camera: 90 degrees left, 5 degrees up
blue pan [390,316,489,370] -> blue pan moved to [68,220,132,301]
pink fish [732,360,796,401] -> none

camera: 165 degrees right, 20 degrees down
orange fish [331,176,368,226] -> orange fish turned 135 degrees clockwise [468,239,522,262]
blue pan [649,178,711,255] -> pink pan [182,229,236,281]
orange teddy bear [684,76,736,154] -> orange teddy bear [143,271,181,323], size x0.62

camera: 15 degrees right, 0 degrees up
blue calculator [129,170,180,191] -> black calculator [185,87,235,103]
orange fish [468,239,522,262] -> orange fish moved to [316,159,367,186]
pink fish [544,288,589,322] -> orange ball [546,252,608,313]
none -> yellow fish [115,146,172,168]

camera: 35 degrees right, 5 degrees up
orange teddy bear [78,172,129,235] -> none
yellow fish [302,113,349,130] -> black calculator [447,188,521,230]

● ● ● ● ● ● ●

Scan the material above for the word "none", and copy each line where it appears.

● **RESPONSE TO THIS TASK**
pink fish [732,360,796,401] -> none
none -> yellow fish [115,146,172,168]
orange teddy bear [78,172,129,235] -> none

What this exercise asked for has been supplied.